- To do:
Retype exactly, and only, the lines from the one that contains "R8: 2.7k (5V, SDA) -> 6.8k (5V, SDA)" through the final line of the entries.

---

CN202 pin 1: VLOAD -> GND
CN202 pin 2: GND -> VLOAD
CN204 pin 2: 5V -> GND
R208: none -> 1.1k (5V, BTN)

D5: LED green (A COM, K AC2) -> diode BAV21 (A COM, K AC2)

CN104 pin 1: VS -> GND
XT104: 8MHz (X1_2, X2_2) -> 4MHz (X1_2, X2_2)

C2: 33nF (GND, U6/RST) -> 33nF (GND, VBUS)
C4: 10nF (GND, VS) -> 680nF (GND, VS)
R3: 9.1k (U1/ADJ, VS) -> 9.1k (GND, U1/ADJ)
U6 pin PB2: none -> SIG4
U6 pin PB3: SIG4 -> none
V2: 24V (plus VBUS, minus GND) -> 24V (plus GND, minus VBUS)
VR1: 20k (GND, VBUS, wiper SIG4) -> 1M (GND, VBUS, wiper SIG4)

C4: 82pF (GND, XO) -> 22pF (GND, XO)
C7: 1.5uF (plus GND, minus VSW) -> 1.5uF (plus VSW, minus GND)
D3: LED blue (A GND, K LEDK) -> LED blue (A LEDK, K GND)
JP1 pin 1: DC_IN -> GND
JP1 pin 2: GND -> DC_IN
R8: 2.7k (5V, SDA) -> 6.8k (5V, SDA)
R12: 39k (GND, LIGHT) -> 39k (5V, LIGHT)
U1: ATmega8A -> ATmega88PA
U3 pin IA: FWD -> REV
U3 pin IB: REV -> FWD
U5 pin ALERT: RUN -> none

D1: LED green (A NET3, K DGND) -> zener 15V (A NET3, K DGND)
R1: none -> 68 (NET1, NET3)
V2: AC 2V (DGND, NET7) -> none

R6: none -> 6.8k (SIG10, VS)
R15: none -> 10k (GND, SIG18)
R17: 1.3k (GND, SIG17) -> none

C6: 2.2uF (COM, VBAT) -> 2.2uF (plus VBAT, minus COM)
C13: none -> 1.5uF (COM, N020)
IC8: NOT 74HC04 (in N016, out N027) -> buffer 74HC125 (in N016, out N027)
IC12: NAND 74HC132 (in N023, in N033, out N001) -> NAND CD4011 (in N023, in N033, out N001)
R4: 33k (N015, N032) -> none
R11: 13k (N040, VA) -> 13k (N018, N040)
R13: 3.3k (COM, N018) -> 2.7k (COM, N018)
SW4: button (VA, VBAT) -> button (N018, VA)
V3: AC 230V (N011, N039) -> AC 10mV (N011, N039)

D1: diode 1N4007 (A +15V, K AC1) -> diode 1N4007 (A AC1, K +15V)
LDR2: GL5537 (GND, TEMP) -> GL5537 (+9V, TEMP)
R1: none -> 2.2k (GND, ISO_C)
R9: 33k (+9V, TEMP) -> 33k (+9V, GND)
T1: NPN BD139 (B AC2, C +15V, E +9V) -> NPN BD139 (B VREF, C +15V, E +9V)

---

- Result:
R8: 2.7k (5V, SDA) -> 6.8k (5V, SDA)
R12: 39k (GND, LIGHT) -> 39k (5V, LIGHT)
U1: ATmega8A -> ATmega88PA
U3 pin IA: FWD -> REV
U3 pin IB: REV -> FWD
U5 pin ALERT: RUN -> none

D1: LED green (A NET3, K DGND) -> zener 15V (A NET3, K DGND)
R1: none -> 68 (NET1, NET3)
V2: AC 2V (DGND, NET7) -> none

R6: none -> 6.8k (SIG10, VS)
R15: none -> 10k (GND, SIG18)
R17: 1.3k (GND, SIG17) -> none

C6: 2.2uF (COM, VBAT) -> 2.2uF (plus VBAT, minus COM)
C13: none -> 1.5uF (COM, N020)
IC8: NOT 74HC04 (in N016, out N027) -> buffer 74HC125 (in N016, out N027)
IC12: NAND 74HC132 (in N023, in N033, out N001) -> NAND CD4011 (in N023, in N033, out N001)
R4: 33k (N015, N032) -> none
R11: 13k (N040, VA) -> 13k (N018, N040)
R13: 3.3k (COM, N018) -> 2.7k (COM, N018)
SW4: button (VA, VBAT) -> button (N018, VA)
V3: AC 230V (N011, N039) -> AC 10mV (N011, N039)

D1: diode 1N4007 (A +15V, K AC1) -> diode 1N4007 (A AC1, K +15V)
LDR2: GL5537 (GND, TEMP) -> GL5537 (+9V, TEMP)
R1: none -> 2.2k (GND, ISO_C)
R9: 33k (+9V, TEMP) -> 33k (+9V, GND)
T1: NPN BD139 (B AC2, C +15V, E +9V) -> NPN BD139 (B VREF, C +15V, E +9V)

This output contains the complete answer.